**TASK DESCRIPTION**
Please write out the final portion of the records below exactly: the line containing "RFID pin IRQ: 6 -> A0", every line after it, and nothing else.

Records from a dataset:
____________

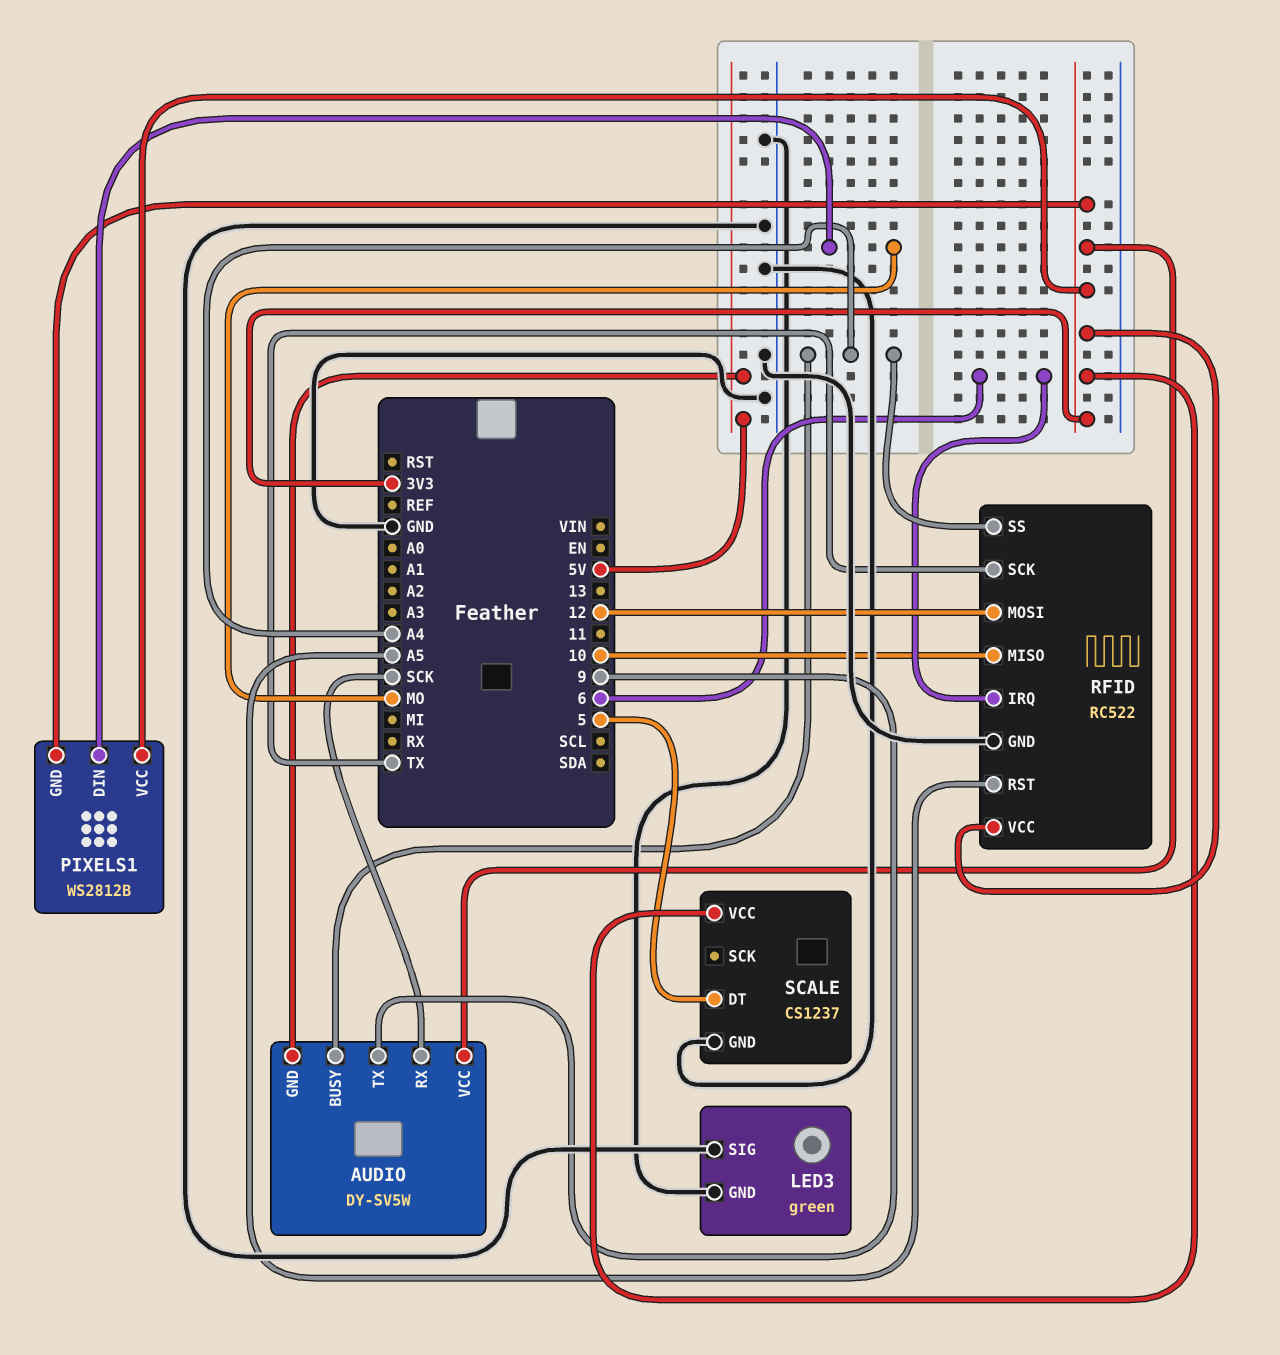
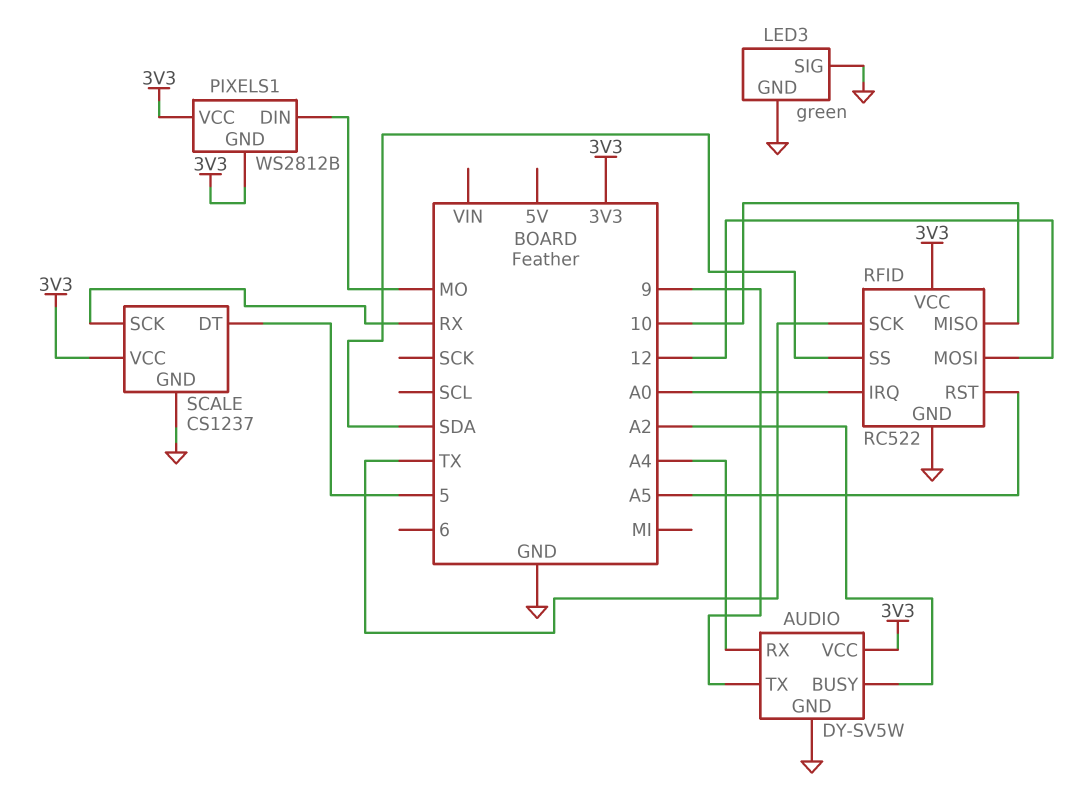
AUDIO pin BUSY: A4 -> A2
AUDIO pin GND: 5V -> GND
AUDIO pin RX: SCK -> A4
RFID pin IRQ: 6 -> A0
RFID pin SS: A4 -> SDA
SCALE pin SCK: none -> RX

____________

**RESULT OF THIS TASK**
RFID pin IRQ: 6 -> A0
RFID pin SS: A4 -> SDA
SCALE pin SCK: none -> RX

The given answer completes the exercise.